**WHAT YOU HAVE TO DO**
Exactly the lines below from the one with "C103: none -> 470nF (+12V, DGND)" up to and including the one with "U6: NOR CD4001" make up the answer, with nothing else added.

Start of DATA RECORDS

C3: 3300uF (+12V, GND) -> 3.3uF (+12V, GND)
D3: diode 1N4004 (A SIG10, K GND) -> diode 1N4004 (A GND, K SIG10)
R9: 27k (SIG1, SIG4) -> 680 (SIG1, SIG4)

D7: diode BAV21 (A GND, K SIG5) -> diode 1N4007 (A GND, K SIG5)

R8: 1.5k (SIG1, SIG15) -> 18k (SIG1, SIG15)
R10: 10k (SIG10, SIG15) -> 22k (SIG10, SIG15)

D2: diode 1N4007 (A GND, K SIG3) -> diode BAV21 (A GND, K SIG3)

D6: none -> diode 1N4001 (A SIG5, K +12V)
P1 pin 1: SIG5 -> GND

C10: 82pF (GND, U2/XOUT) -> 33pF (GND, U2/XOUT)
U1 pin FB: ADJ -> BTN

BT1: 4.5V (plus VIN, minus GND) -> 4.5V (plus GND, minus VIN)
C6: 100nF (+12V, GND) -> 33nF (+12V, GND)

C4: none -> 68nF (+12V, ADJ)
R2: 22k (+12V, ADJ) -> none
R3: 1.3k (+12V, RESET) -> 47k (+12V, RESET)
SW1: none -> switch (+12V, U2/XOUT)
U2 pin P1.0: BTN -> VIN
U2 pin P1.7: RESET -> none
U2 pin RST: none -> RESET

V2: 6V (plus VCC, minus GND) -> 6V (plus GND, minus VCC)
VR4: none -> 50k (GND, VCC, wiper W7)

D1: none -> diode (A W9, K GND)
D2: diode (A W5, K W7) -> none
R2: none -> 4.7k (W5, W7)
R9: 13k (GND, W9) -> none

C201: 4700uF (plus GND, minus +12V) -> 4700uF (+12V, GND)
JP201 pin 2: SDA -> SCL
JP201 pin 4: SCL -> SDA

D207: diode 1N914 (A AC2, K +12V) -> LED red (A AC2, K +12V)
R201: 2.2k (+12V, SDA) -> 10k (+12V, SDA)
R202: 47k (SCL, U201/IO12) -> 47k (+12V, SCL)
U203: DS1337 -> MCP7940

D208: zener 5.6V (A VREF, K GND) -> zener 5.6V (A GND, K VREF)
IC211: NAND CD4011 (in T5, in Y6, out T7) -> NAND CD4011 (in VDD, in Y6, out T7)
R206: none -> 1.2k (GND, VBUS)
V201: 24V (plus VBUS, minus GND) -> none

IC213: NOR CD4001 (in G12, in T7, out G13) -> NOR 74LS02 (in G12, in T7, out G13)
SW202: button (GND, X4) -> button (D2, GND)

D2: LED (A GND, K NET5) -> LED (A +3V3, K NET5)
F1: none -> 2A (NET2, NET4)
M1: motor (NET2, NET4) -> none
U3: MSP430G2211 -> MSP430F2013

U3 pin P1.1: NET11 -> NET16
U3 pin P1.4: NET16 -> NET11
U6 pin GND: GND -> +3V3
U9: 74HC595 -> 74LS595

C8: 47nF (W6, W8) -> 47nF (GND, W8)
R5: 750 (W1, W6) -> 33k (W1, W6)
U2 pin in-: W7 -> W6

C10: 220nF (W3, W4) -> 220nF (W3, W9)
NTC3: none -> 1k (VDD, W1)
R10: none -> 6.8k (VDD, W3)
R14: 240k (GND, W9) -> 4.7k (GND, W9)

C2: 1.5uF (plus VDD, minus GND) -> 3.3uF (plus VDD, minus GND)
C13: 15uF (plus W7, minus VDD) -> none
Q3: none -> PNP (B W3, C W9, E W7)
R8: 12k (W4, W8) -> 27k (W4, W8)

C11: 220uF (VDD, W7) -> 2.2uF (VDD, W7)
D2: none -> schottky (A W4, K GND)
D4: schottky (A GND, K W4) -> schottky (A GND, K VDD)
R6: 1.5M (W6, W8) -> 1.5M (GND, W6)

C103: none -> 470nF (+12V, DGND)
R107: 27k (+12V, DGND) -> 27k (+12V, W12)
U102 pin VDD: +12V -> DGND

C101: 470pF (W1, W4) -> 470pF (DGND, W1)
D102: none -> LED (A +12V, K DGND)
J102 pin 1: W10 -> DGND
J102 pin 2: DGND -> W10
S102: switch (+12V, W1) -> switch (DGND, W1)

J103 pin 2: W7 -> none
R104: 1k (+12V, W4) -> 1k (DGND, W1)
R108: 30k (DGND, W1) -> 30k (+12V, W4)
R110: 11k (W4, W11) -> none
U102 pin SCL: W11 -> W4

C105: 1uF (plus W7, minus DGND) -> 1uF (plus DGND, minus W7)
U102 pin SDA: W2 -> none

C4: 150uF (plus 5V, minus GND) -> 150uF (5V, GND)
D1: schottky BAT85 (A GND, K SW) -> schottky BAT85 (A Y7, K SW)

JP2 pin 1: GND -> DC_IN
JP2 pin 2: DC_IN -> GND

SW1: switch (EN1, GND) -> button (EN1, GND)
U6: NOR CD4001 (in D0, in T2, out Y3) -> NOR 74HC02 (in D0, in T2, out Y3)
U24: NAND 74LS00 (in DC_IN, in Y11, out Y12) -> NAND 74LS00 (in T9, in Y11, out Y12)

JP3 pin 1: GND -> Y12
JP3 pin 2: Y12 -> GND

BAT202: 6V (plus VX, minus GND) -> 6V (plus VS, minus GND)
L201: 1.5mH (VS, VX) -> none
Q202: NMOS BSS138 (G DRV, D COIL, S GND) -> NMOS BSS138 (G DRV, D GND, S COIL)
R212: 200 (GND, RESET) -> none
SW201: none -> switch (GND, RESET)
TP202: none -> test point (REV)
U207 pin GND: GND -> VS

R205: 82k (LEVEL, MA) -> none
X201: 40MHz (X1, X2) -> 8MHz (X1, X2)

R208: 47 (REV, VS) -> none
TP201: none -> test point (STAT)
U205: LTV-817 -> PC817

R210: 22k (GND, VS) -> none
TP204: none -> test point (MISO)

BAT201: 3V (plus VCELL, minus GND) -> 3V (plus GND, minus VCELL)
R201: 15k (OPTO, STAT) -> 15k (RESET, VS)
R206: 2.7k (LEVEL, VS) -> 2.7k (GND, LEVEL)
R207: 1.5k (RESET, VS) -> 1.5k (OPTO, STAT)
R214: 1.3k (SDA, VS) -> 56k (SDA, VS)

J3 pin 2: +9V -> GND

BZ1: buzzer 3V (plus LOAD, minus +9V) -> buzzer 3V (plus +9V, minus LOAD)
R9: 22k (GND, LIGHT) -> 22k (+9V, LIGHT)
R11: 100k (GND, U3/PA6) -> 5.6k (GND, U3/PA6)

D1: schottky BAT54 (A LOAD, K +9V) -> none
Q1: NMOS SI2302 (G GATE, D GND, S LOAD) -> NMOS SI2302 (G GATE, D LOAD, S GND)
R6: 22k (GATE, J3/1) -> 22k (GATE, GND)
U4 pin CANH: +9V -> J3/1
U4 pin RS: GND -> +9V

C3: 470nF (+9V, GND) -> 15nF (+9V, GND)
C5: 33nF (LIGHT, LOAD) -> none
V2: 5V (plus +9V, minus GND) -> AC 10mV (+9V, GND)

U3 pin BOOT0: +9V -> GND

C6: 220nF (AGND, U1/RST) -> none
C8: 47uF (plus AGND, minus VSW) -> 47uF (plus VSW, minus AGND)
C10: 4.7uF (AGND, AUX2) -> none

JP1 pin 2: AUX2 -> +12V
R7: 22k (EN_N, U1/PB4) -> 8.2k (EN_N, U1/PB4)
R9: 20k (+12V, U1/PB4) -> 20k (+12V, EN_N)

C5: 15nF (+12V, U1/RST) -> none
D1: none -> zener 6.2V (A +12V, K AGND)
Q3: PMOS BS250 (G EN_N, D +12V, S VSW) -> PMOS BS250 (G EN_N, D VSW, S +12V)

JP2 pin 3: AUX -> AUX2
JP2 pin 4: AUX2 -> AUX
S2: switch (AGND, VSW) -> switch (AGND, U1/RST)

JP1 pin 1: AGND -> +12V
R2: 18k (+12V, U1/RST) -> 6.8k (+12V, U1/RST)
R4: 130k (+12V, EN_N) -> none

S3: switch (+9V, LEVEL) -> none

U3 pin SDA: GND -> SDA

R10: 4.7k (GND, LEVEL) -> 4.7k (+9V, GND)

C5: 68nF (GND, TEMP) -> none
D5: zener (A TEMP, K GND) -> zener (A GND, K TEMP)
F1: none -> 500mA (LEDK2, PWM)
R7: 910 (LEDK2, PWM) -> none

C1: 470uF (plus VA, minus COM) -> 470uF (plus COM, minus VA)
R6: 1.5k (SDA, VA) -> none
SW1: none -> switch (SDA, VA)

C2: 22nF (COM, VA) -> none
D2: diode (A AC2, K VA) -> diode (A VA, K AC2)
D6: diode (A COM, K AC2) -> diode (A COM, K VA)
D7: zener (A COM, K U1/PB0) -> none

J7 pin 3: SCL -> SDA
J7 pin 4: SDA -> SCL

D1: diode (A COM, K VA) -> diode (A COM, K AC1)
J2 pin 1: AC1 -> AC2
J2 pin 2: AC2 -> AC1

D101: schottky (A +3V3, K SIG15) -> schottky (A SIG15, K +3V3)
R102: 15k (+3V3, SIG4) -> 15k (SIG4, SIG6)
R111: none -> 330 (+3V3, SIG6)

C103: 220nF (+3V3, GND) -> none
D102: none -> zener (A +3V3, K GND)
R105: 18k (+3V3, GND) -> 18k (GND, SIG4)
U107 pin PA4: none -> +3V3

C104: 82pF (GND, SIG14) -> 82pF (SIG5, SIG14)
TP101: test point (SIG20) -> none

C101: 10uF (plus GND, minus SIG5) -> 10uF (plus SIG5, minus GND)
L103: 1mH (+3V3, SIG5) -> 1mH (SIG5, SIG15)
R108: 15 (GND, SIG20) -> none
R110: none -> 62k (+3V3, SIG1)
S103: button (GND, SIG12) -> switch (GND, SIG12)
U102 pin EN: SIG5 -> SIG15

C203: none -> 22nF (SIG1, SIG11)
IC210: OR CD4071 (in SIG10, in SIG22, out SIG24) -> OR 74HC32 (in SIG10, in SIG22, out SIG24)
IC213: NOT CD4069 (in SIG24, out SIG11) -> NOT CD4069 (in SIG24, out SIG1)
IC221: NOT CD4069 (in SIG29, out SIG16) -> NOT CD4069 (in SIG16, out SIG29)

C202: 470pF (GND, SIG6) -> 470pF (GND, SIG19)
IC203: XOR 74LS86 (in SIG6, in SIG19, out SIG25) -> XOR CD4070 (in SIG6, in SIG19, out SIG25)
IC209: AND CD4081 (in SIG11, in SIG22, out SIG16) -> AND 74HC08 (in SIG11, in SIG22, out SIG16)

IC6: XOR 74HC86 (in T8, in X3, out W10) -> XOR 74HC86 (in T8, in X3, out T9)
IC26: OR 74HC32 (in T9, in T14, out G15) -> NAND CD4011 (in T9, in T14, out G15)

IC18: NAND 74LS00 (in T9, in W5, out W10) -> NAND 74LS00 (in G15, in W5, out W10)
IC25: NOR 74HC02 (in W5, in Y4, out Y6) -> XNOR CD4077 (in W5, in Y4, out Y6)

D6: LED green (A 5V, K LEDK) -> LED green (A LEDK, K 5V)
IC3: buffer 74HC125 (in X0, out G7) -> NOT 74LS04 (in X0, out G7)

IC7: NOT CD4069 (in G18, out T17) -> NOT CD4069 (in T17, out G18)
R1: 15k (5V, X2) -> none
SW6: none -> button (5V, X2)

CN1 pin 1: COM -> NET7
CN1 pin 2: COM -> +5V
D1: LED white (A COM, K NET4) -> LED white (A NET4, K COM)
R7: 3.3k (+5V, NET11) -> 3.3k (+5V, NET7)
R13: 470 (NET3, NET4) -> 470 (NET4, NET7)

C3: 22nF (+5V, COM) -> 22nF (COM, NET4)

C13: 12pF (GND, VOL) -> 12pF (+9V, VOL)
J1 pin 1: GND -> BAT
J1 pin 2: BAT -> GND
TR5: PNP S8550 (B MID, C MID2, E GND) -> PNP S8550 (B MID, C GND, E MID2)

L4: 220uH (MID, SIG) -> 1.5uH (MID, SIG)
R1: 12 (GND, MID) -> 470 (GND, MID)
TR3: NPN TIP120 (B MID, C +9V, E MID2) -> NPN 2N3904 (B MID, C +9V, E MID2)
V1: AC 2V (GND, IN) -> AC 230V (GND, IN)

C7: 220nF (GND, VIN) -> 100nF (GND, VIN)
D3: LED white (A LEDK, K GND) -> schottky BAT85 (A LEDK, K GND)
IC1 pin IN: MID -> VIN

End of DATA RECORDS

**SOLUTION TO THE EXERCISE**
C103: none -> 470nF (+12V, DGND)
R107: 27k (+12V, DGND) -> 27k (+12V, W12)
U102 pin VDD: +12V -> DGND

C101: 470pF (W1, W4) -> 470pF (DGND, W1)
D102: none -> LED (A +12V, K DGND)
J102 pin 1: W10 -> DGND
J102 pin 2: DGND -> W10
S102: switch (+12V, W1) -> switch (DGND, W1)

J103 pin 2: W7 -> none
R104: 1k (+12V, W4) -> 1k (DGND, W1)
R108: 30k (DGND, W1) -> 30k (+12V, W4)
R110: 11k (W4, W11) -> none
U102 pin SCL: W11 -> W4

C105: 1uF (plus W7, minus DGND) -> 1uF (plus DGND, minus W7)
U102 pin SDA: W2 -> none

C4: 150uF (plus 5V, minus GND) -> 150uF (5V, GND)
D1: schottky BAT85 (A GND, K SW) -> schottky BAT85 (A Y7, K SW)

JP2 pin 1: GND -> DC_IN
JP2 pin 2: DC_IN -> GND

SW1: switch (EN1, GND) -> button (EN1, GND)
U6: NOR CD4001 (in D0, in T2, out Y3) -> NOR 74HC02 (in D0, in T2, out Y3)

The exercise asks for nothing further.